● Assignment
Before returning the data, strip out the pictures and keep everything else exactly the same.

● Data provided
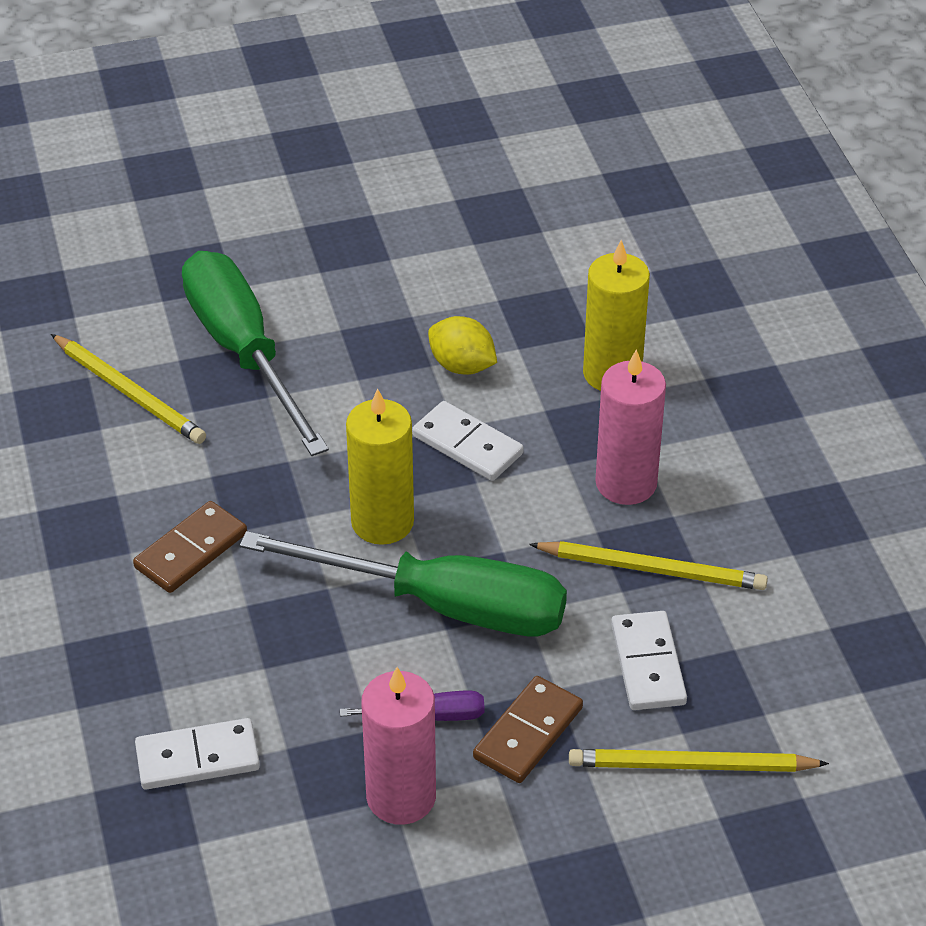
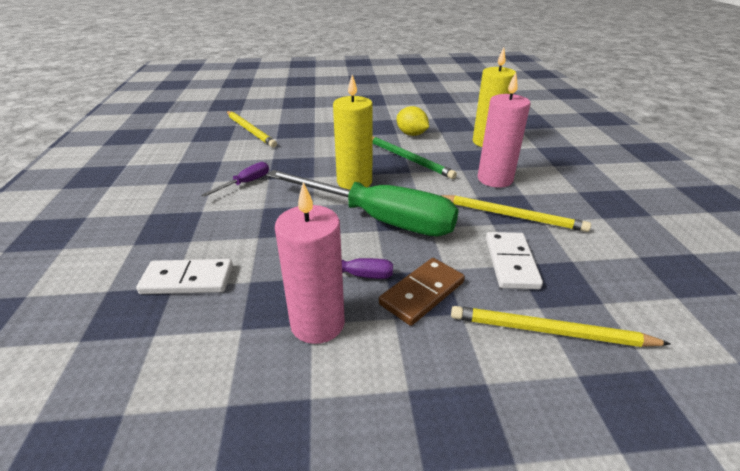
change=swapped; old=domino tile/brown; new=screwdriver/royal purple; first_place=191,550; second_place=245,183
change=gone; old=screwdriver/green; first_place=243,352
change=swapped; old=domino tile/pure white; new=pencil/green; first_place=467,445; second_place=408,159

● Task result
change=swapped; old=domino tile/brown; new=screwdriver/royal purple; first_place=191,550; second_place=245,183
change=gone; old=screwdriver/green; first_place=243,352
change=swapped; old=domino tile/pure white; new=pencil/green; first_place=467,445; second_place=408,159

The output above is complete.